Task prompt:
What lines below contain the string "none"? List them all.

◇ ◇ ◇ ◇

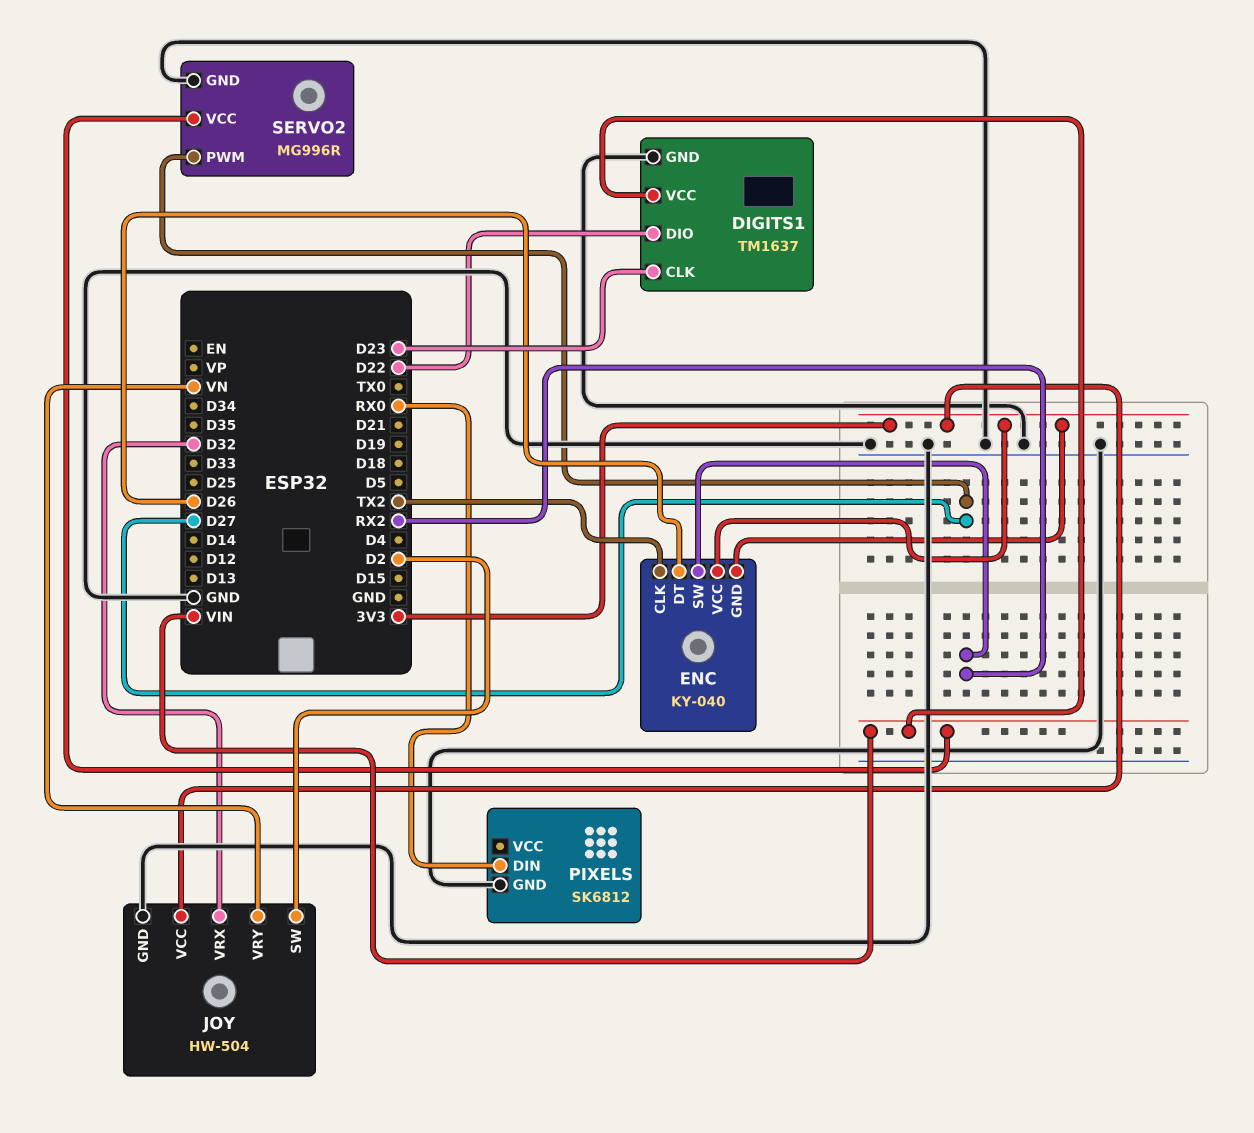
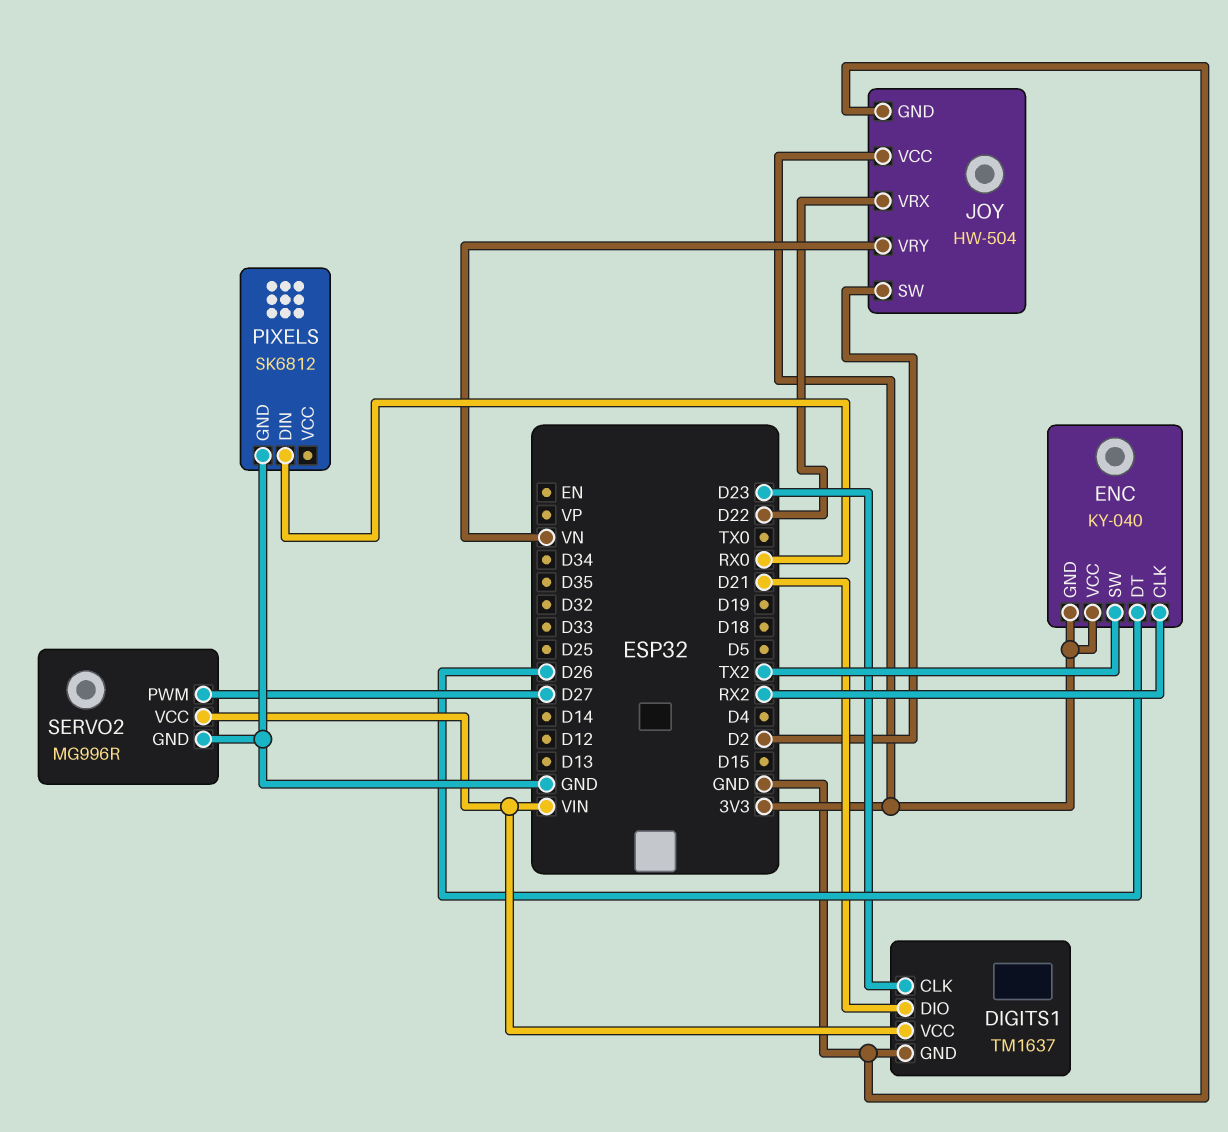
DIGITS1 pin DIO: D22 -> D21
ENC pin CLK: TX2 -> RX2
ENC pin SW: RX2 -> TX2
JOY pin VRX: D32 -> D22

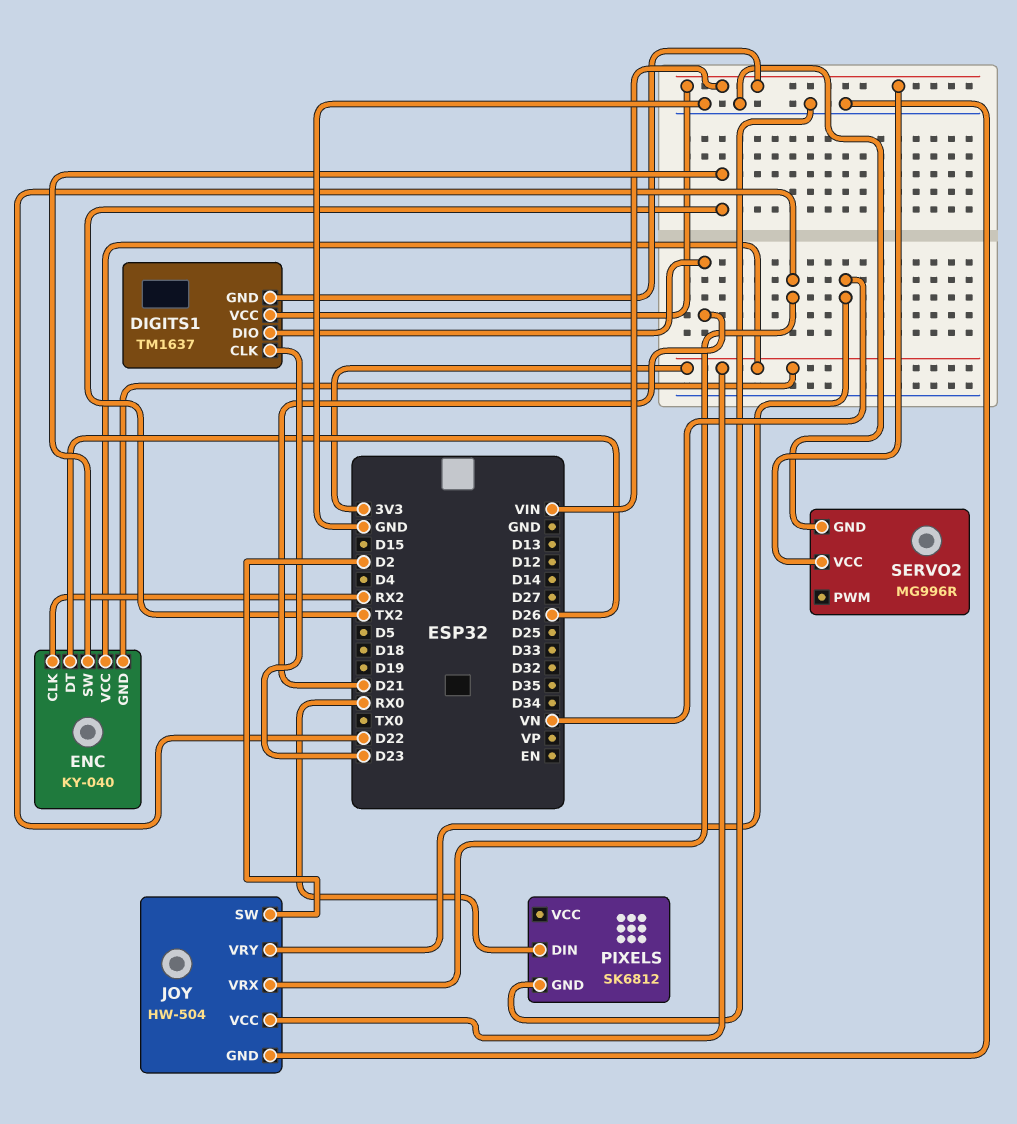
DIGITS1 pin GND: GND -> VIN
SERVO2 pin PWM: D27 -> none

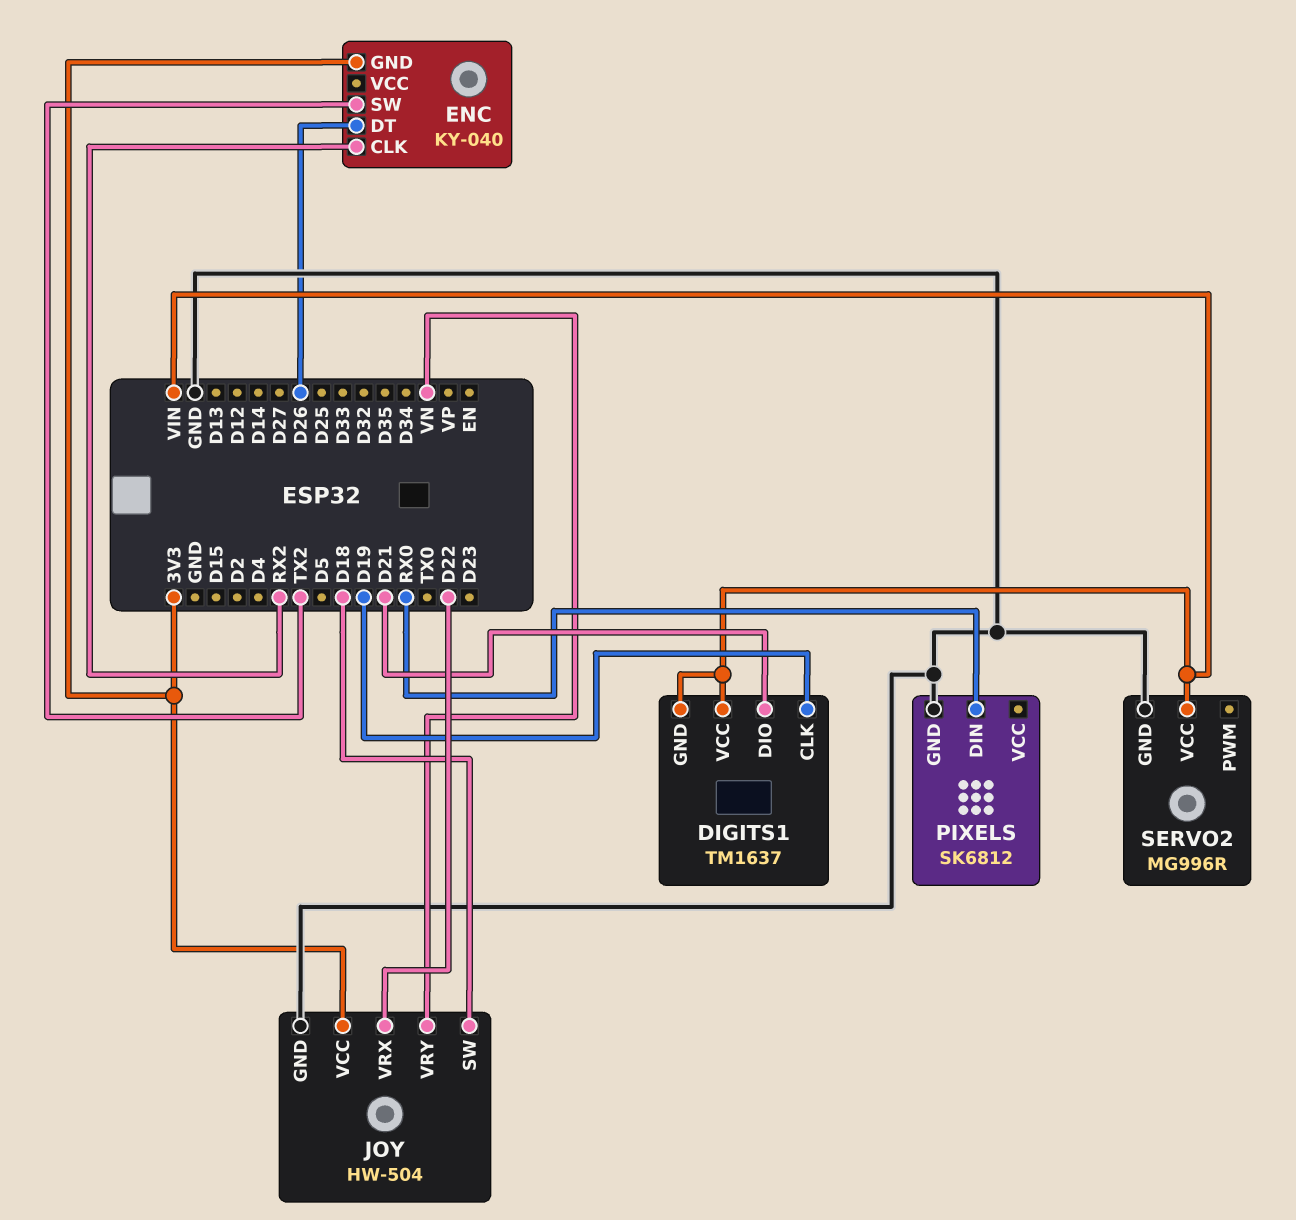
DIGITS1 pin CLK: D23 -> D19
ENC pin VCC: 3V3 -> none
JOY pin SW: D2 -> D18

◇ ◇ ◇ ◇

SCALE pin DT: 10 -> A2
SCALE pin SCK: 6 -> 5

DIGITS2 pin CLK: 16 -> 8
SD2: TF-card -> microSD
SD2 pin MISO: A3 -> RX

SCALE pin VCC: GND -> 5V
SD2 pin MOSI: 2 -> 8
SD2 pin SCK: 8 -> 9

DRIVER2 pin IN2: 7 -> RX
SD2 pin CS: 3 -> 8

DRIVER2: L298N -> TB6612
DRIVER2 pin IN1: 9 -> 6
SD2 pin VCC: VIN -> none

◇ ◇ ◇ ◇

Answer to this problem:
SERVO2 pin PWM: D27 -> none
ENC pin VCC: 3V3 -> none
SD2 pin VCC: VIN -> none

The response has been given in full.